• _Problem statement_:
Transcribe the listing below exactly, leaving out each image.

......

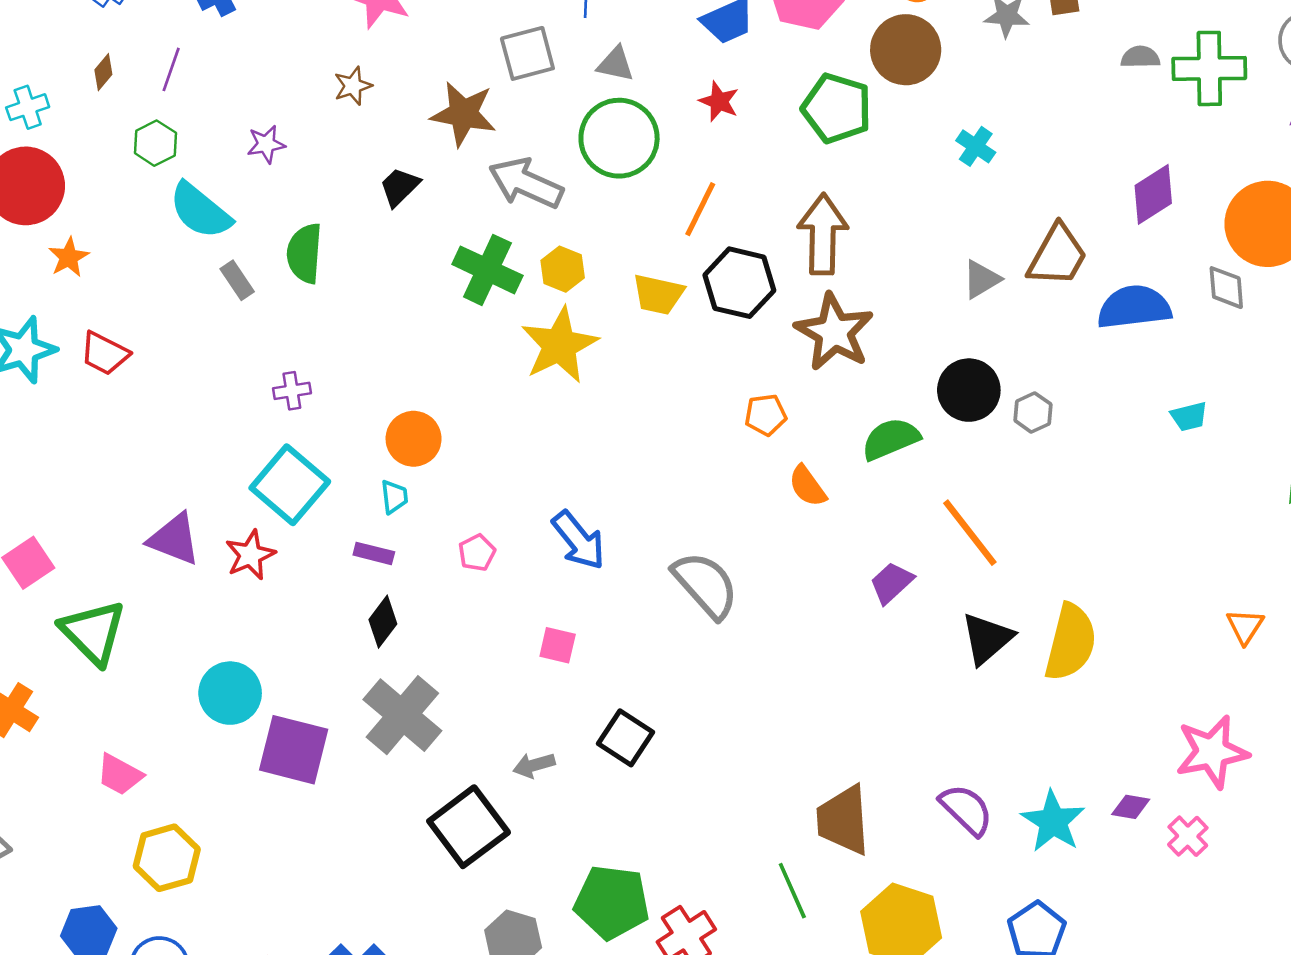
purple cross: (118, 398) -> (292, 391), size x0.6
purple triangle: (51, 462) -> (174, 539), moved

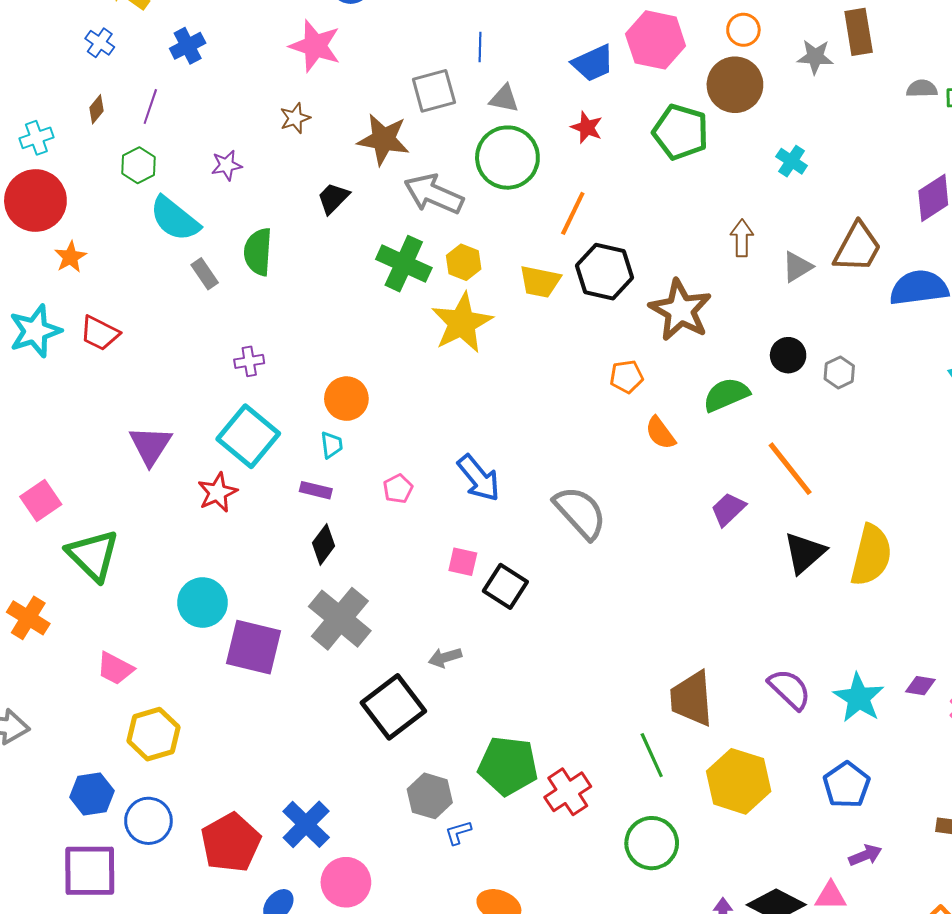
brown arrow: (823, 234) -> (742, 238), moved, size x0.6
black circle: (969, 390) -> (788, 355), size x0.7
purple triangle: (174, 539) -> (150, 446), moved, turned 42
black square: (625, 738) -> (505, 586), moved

......

• _Written response_:
purple cross: (118, 398) -> (292, 391), size x0.6
purple triangle: (51, 462) -> (174, 539), moved

brown arrow: (823, 234) -> (742, 238), moved, size x0.6
black circle: (969, 390) -> (788, 355), size x0.7
purple triangle: (174, 539) -> (150, 446), moved, turned 42
black square: (625, 738) -> (505, 586), moved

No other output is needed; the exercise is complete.